Task item
Would it be possible to output exactly, and only, the lines below from the one holding "camera: 45 degrees left, 10 degrees down" to the last line, both included, with every picture left out?

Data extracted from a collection
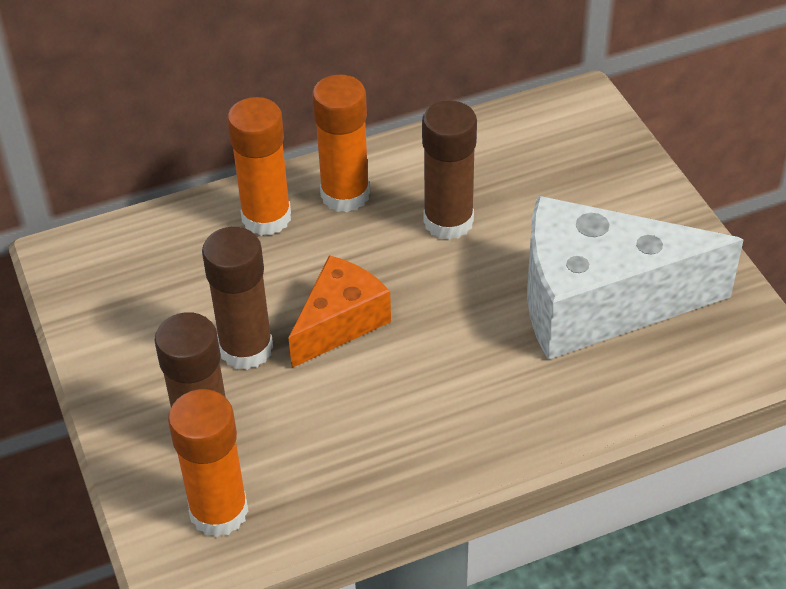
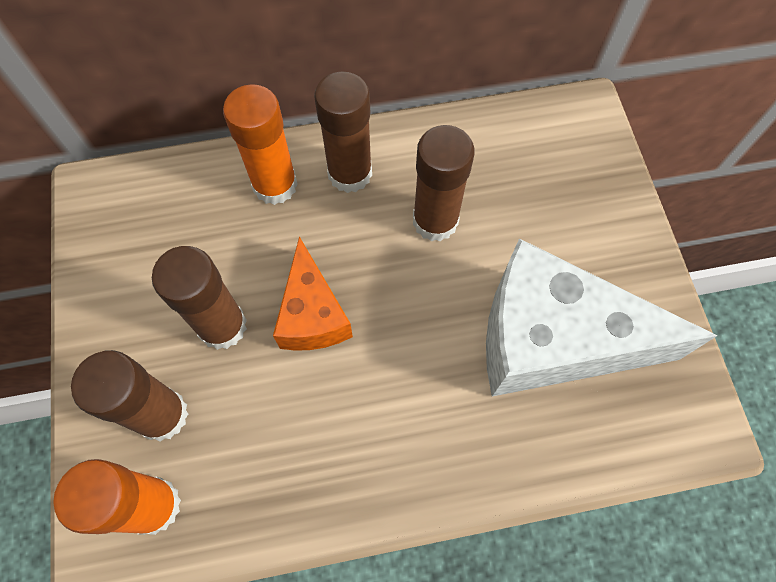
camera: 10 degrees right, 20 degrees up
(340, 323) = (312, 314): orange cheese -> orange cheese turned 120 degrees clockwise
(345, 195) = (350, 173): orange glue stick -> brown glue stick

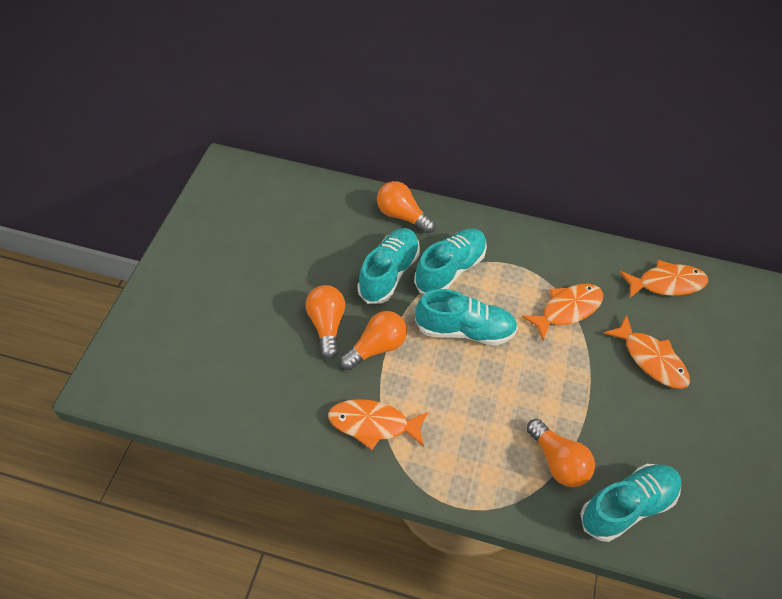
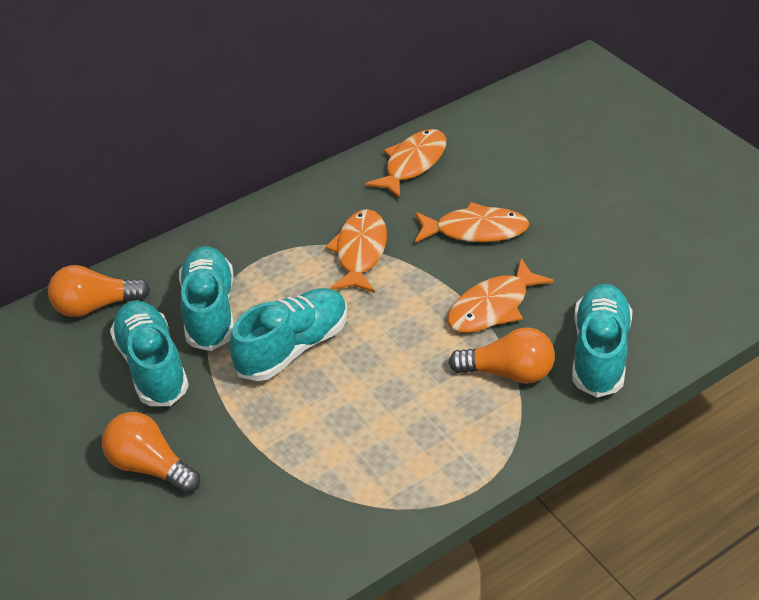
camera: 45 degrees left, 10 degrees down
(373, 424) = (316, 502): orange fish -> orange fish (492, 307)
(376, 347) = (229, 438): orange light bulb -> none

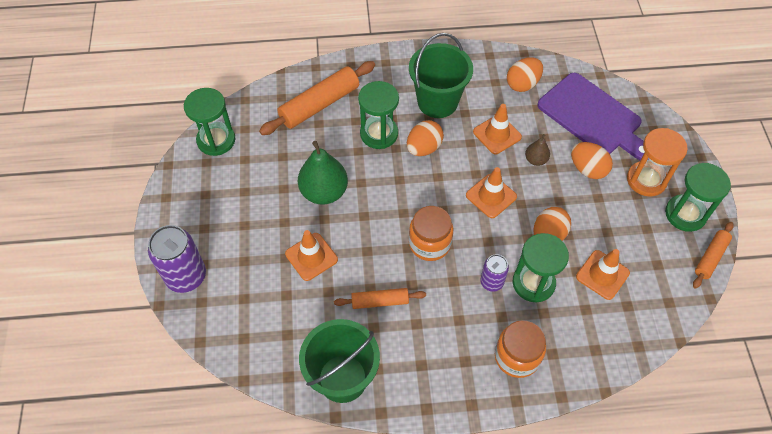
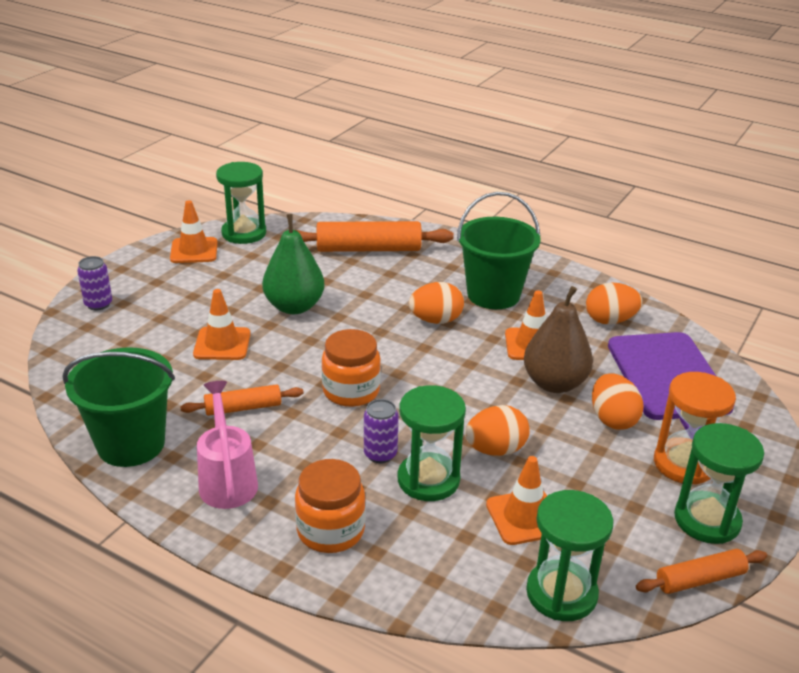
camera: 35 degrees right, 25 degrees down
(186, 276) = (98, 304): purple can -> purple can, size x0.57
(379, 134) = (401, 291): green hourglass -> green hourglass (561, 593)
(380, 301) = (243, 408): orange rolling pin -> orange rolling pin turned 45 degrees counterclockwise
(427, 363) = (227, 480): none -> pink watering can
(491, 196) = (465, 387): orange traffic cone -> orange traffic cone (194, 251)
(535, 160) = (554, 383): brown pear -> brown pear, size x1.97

Response for this exercise
camera: 45 degrees left, 10 degrees down
(373, 424) = (316, 502): orange fish -> orange fish (492, 307)
(376, 347) = (229, 438): orange light bulb -> none

camera: 35 degrees right, 25 degrees down
(186, 276) = (98, 304): purple can -> purple can, size x0.57
(379, 134) = (401, 291): green hourglass -> green hourglass (561, 593)
(380, 301) = (243, 408): orange rolling pin -> orange rolling pin turned 45 degrees counterclockwise
(427, 363) = (227, 480): none -> pink watering can
(491, 196) = (465, 387): orange traffic cone -> orange traffic cone (194, 251)
(535, 160) = (554, 383): brown pear -> brown pear, size x1.97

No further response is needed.